**REQUIREMENT**
An exact transcription of the listing, without its images, is what the answer must contain.

==== DATA PROVIDED ====

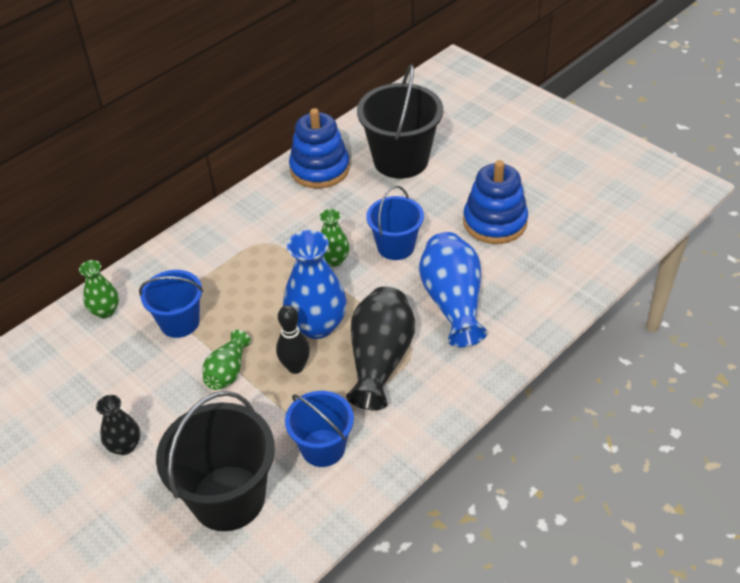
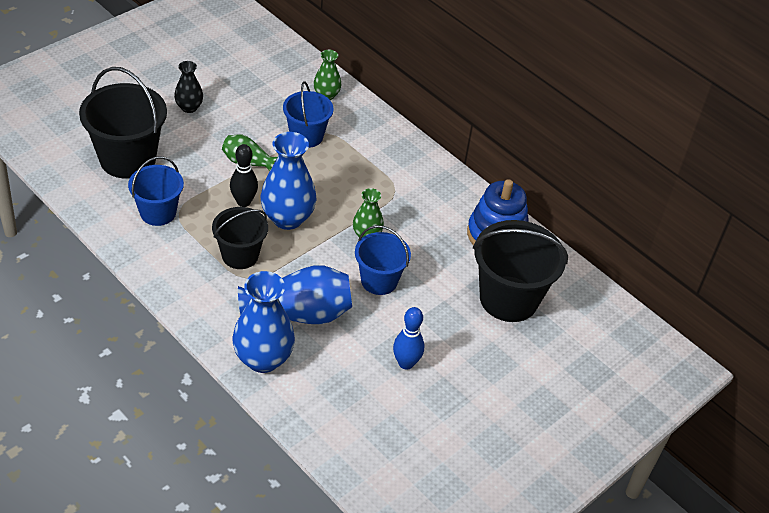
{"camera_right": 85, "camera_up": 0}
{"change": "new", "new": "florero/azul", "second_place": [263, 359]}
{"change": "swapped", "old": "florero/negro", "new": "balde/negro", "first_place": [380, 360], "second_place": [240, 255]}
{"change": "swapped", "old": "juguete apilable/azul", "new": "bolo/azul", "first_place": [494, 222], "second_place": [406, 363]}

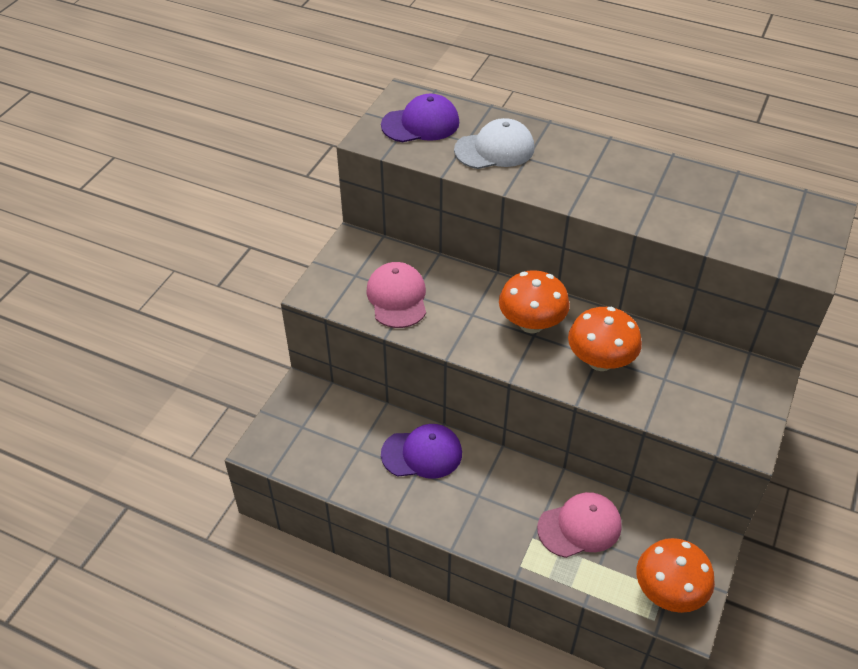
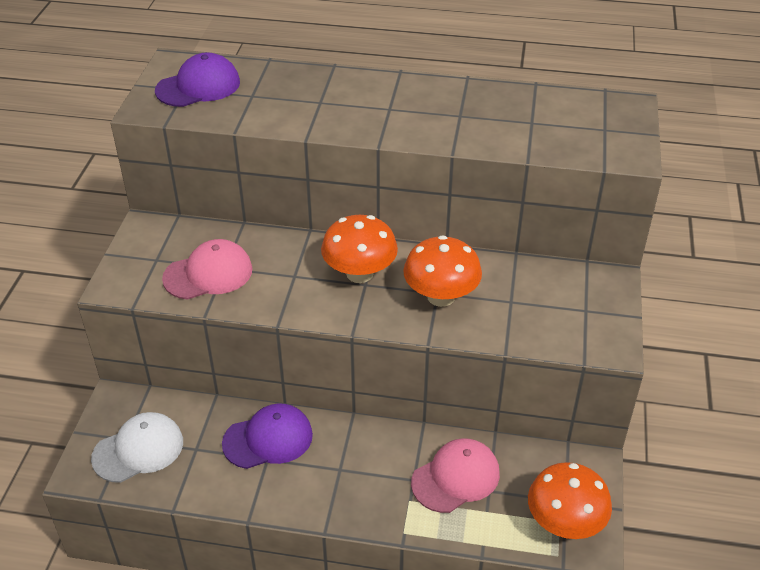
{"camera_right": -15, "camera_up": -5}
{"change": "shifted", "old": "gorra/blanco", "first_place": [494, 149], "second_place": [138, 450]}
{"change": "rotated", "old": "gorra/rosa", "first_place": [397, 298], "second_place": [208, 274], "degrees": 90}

====

**TASK OUTPUT**
{"camera_right": 85, "camera_up": 0}
{"change": "new", "new": "florero/azul", "second_place": [263, 359]}
{"change": "swapped", "old": "florero/negro", "new": "balde/negro", "first_place": [380, 360], "second_place": [240, 255]}
{"change": "swapped", "old": "juguete apilable/azul", "new": "bolo/azul", "first_place": [494, 222], "second_place": [406, 363]}

{"camera_right": -15, "camera_up": -5}
{"change": "shifted", "old": "gorra/blanco", "first_place": [494, 149], "second_place": [138, 450]}
{"change": "rotated", "old": "gorra/rosa", "first_place": [397, 298], "second_place": [208, 274], "degrees": 90}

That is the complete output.